# Problem description
Nothing is to be altered. Print each record in full.

[Difference listings]
'''

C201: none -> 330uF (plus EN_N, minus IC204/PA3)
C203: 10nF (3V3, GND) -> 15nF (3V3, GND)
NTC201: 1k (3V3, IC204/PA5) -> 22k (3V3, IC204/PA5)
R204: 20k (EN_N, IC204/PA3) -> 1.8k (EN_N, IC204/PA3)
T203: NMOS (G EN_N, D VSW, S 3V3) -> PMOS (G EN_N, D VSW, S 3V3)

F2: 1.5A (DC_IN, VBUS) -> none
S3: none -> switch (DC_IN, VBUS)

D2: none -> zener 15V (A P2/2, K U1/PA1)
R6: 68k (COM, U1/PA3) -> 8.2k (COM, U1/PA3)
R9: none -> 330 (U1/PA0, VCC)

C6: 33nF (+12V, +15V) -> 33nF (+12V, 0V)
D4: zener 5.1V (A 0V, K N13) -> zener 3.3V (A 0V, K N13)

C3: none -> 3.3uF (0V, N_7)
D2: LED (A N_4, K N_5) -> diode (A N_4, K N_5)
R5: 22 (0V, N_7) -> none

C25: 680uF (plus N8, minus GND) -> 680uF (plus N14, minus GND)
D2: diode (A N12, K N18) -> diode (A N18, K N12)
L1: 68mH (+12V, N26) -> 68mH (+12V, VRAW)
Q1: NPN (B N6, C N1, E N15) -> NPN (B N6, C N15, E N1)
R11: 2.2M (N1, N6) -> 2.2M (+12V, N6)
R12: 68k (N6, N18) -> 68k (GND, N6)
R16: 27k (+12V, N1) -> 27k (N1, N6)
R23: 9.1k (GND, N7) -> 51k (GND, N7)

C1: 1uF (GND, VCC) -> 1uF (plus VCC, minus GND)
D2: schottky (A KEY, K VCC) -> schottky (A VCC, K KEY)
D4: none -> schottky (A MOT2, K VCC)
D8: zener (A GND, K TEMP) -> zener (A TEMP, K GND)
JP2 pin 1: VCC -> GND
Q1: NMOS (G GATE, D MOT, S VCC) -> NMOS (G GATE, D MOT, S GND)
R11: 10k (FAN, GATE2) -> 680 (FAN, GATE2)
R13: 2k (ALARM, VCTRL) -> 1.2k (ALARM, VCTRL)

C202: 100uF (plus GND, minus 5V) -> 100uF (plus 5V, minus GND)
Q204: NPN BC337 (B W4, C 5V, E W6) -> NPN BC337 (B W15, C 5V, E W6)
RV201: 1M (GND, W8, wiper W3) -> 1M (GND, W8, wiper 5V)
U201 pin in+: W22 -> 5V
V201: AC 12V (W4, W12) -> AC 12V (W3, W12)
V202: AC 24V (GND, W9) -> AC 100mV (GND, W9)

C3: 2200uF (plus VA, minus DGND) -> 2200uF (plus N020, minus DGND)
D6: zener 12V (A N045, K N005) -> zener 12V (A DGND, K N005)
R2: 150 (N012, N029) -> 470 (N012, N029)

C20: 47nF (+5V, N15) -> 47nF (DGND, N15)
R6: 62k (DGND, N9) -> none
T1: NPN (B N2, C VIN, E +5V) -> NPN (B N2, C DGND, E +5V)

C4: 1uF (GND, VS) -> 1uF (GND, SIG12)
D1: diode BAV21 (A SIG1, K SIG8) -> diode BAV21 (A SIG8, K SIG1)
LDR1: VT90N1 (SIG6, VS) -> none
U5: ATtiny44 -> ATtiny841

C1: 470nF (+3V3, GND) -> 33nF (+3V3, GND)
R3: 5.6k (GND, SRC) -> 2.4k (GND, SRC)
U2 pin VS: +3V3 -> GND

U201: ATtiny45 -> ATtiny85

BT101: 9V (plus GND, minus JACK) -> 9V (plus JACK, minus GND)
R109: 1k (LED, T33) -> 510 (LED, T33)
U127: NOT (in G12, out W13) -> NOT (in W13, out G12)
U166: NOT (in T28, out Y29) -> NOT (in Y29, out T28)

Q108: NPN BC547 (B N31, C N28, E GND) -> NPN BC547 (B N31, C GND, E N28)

'''

# Solution
C201: none -> 330uF (plus EN_N, minus IC204/PA3)
C203: 10nF (3V3, GND) -> 15nF (3V3, GND)
NTC201: 1k (3V3, IC204/PA5) -> 22k (3V3, IC204/PA5)
R204: 20k (EN_N, IC204/PA3) -> 1.8k (EN_N, IC204/PA3)
T203: NMOS (G EN_N, D VSW, S 3V3) -> PMOS (G EN_N, D VSW, S 3V3)

F2: 1.5A (DC_IN, VBUS) -> none
S3: none -> switch (DC_IN, VBUS)

D2: none -> zener 15V (A P2/2, K U1/PA1)
R6: 68k (COM, U1/PA3) -> 8.2k (COM, U1/PA3)
R9: none -> 330 (U1/PA0, VCC)

C6: 33nF (+12V, +15V) -> 33nF (+12V, 0V)
D4: zener 5.1V (A 0V, K N13) -> zener 3.3V (A 0V, K N13)

C3: none -> 3.3uF (0V, N_7)
D2: LED (A N_4, K N_5) -> diode (A N_4, K N_5)
R5: 22 (0V, N_7) -> none

C25: 680uF (plus N8, minus GND) -> 680uF (plus N14, minus GND)
D2: diode (A N12, K N18) -> diode (A N18, K N12)
L1: 68mH (+12V, N26) -> 68mH (+12V, VRAW)
Q1: NPN (B N6, C N1, E N15) -> NPN (B N6, C N15, E N1)
R11: 2.2M (N1, N6) -> 2.2M (+12V, N6)
R12: 68k (N6, N18) -> 68k (GND, N6)
R16: 27k (+12V, N1) -> 27k (N1, N6)
R23: 9.1k (GND, N7) -> 51k (GND, N7)

C1: 1uF (GND, VCC) -> 1uF (plus VCC, minus GND)
D2: schottky (A KEY, K VCC) -> schottky (A VCC, K KEY)
D4: none -> schottky (A MOT2, K VCC)
D8: zener (A GND, K TEMP) -> zener (A TEMP, K GND)
JP2 pin 1: VCC -> GND
Q1: NMOS (G GATE, D MOT, S VCC) -> NMOS (G GATE, D MOT, S GND)
R11: 10k (FAN, GATE2) -> 680 (FAN, GATE2)
R13: 2k (ALARM, VCTRL) -> 1.2k (ALARM, VCTRL)

C202: 100uF (plus GND, minus 5V) -> 100uF (plus 5V, minus GND)
Q204: NPN BC337 (B W4, C 5V, E W6) -> NPN BC337 (B W15, C 5V, E W6)
RV201: 1M (GND, W8, wiper W3) -> 1M (GND, W8, wiper 5V)
U201 pin in+: W22 -> 5V
V201: AC 12V (W4, W12) -> AC 12V (W3, W12)
V202: AC 24V (GND, W9) -> AC 100mV (GND, W9)

C3: 2200uF (plus VA, minus DGND) -> 2200uF (plus N020, minus DGND)
D6: zener 12V (A N045, K N005) -> zener 12V (A DGND, K N005)
R2: 150 (N012, N029) -> 470 (N012, N029)

C20: 47nF (+5V, N15) -> 47nF (DGND, N15)
R6: 62k (DGND, N9) -> none
T1: NPN (B N2, C VIN, E +5V) -> NPN (B N2, C DGND, E +5V)

C4: 1uF (GND, VS) -> 1uF (GND, SIG12)
D1: diode BAV21 (A SIG1, K SIG8) -> diode BAV21 (A SIG8, K SIG1)
LDR1: VT90N1 (SIG6, VS) -> none
U5: ATtiny44 -> ATtiny841

C1: 470nF (+3V3, GND) -> 33nF (+3V3, GND)
R3: 5.6k (GND, SRC) -> 2.4k (GND, SRC)
U2 pin VS: +3V3 -> GND

U201: ATtiny45 -> ATtiny85

BT101: 9V (plus GND, minus JACK) -> 9V (plus JACK, minus GND)
R109: 1k (LED, T33) -> 510 (LED, T33)
U127: NOT (in G12, out W13) -> NOT (in W13, out G12)
U166: NOT (in T28, out Y29) -> NOT (in Y29, out T28)

Q108: NPN BC547 (B N31, C N28, E GND) -> NPN BC547 (B N31, C GND, E N28)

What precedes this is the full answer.